WORK TO COMPLETE
Please give all of the data again, character for character, and drop the pictures.

STORED DATA
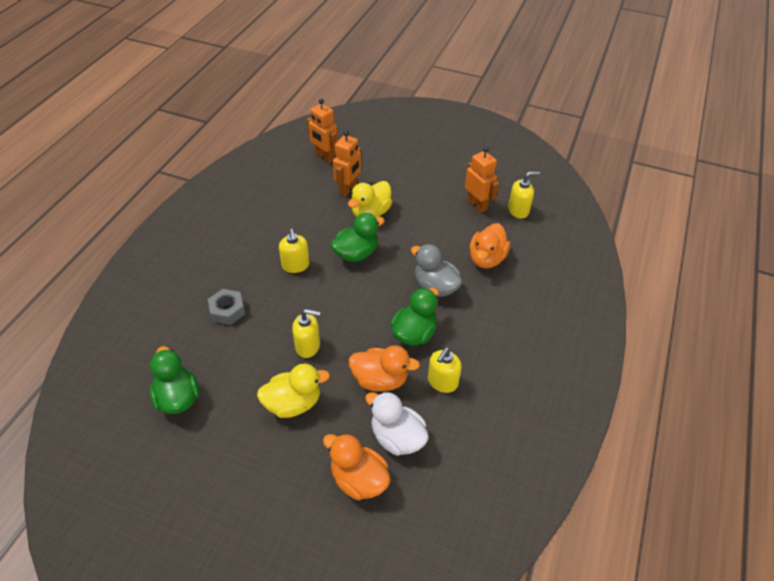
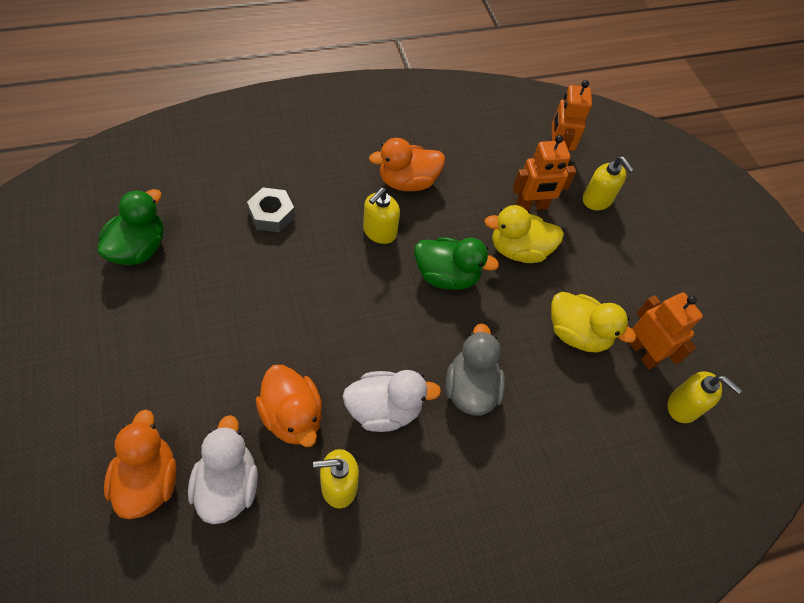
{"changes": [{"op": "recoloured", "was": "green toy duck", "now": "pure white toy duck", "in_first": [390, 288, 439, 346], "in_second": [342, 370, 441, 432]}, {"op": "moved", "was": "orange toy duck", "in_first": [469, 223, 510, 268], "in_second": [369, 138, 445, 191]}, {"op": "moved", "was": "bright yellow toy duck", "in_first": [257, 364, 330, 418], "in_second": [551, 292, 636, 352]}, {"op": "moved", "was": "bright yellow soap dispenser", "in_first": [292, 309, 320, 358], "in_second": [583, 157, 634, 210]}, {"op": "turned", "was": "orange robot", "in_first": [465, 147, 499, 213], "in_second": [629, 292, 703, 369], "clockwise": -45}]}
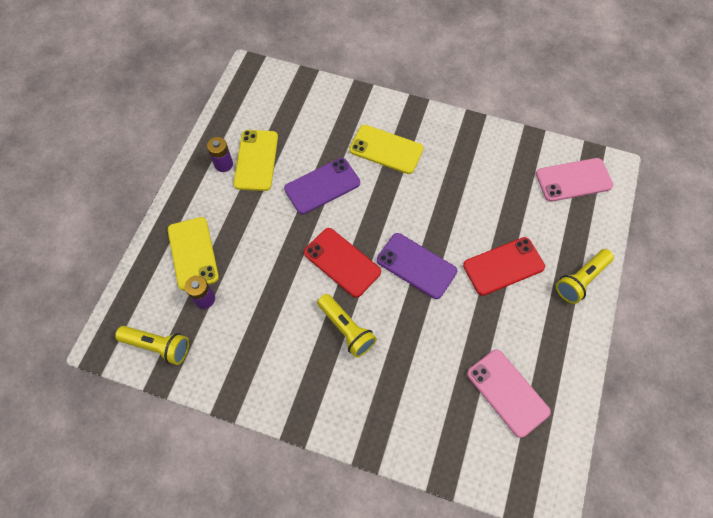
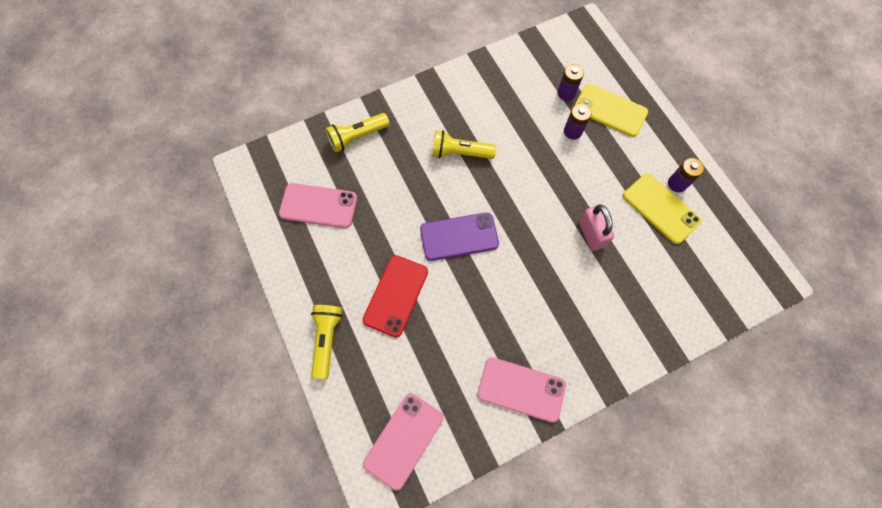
{"changes": [{"op": "moved", "was": "bright yellow pocket torch", "in_first": [115, 326, 189, 365], "in_second": [326, 113, 390, 152]}, {"op": "added", "now": "rosy smartphone", "in_second": [477, 357, 566, 422]}, {"op": "added", "now": "royal purple power cell", "in_second": [564, 104, 591, 140]}, {"op": "replaced", "was": "royal purple smartphone", "now": "rosy padlock", "in_first": [284, 158, 360, 214], "in_second": [579, 204, 614, 251]}, {"op": "removed", "was": "crimson smartphone", "in_first": [304, 228, 381, 298]}, {"op": "removed", "was": "bright yellow smartphone", "in_first": [349, 125, 424, 174]}]}
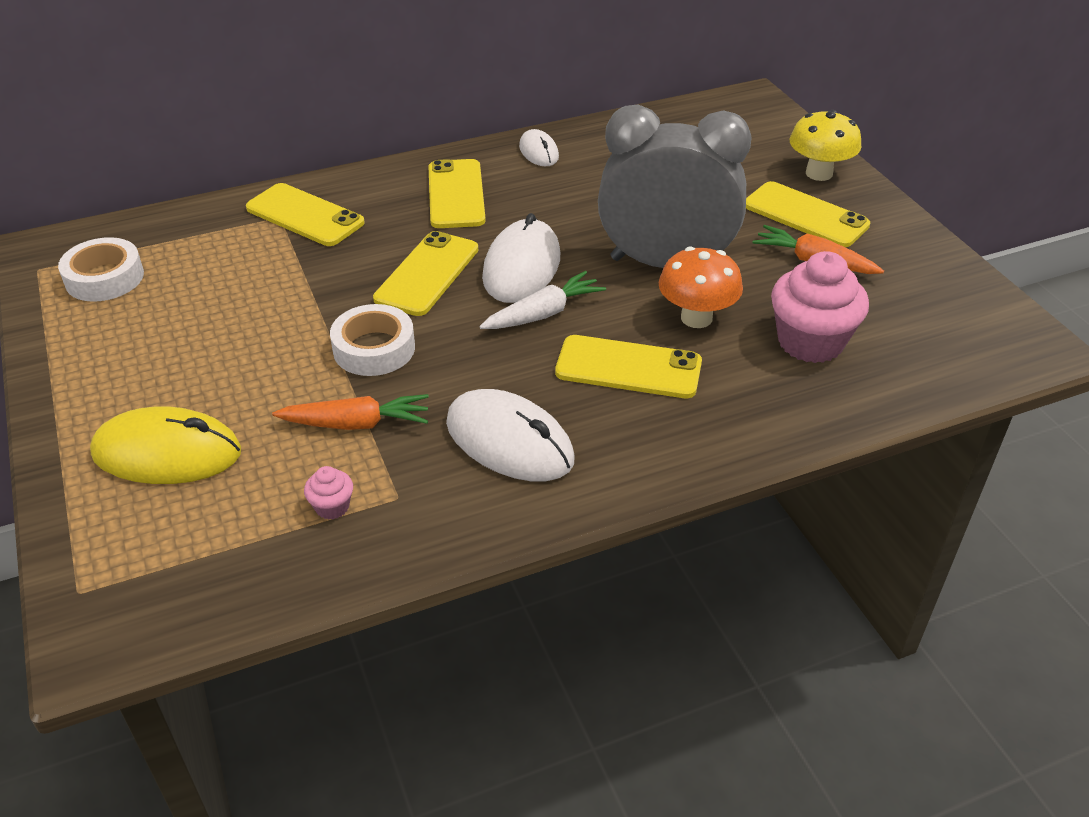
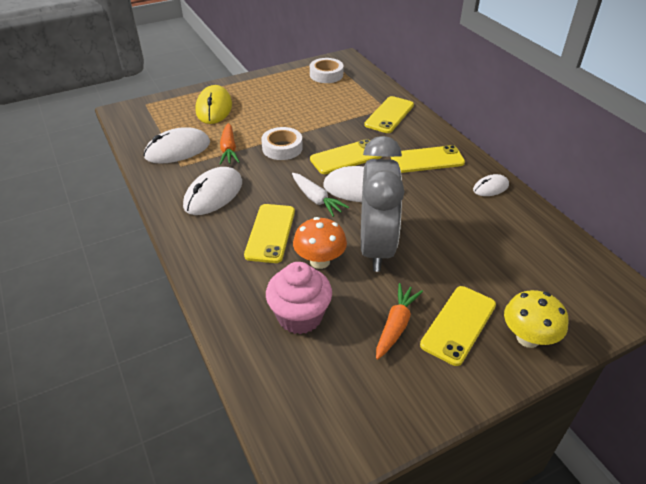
{"changes": [{"op": "replaced", "was": "rosy cupcake", "now": "pure white PC mouse", "in_first": [304, 466, 353, 520], "in_second": [143, 127, 210, 164]}, {"op": "turned", "was": "bright yellow smartphone", "in_first": [373, 231, 478, 316], "in_second": [310, 139, 382, 174], "clockwise": -45}]}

ANSWER TO THE EXERCISE
{"changes": [{"op": "recoloured", "was": "green toy duck", "now": "pure white toy duck", "in_first": [390, 288, 439, 346], "in_second": [342, 370, 441, 432]}, {"op": "moved", "was": "orange toy duck", "in_first": [469, 223, 510, 268], "in_second": [369, 138, 445, 191]}, {"op": "moved", "was": "bright yellow toy duck", "in_first": [257, 364, 330, 418], "in_second": [551, 292, 636, 352]}, {"op": "moved", "was": "bright yellow soap dispenser", "in_first": [292, 309, 320, 358], "in_second": [583, 157, 634, 210]}, {"op": "turned", "was": "orange robot", "in_first": [465, 147, 499, 213], "in_second": [629, 292, 703, 369], "clockwise": -45}]}
{"changes": [{"op": "moved", "was": "bright yellow pocket torch", "in_first": [115, 326, 189, 365], "in_second": [326, 113, 390, 152]}, {"op": "added", "now": "rosy smartphone", "in_second": [477, 357, 566, 422]}, {"op": "added", "now": "royal purple power cell", "in_second": [564, 104, 591, 140]}, {"op": "replaced", "was": "royal purple smartphone", "now": "rosy padlock", "in_first": [284, 158, 360, 214], "in_second": [579, 204, 614, 251]}, {"op": "removed", "was": "crimson smartphone", "in_first": [304, 228, 381, 298]}, {"op": "removed", "was": "bright yellow smartphone", "in_first": [349, 125, 424, 174]}]}
{"changes": [{"op": "replaced", "was": "rosy cupcake", "now": "pure white PC mouse", "in_first": [304, 466, 353, 520], "in_second": [143, 127, 210, 164]}, {"op": "turned", "was": "bright yellow smartphone", "in_first": [373, 231, 478, 316], "in_second": [310, 139, 382, 174], "clockwise": -45}]}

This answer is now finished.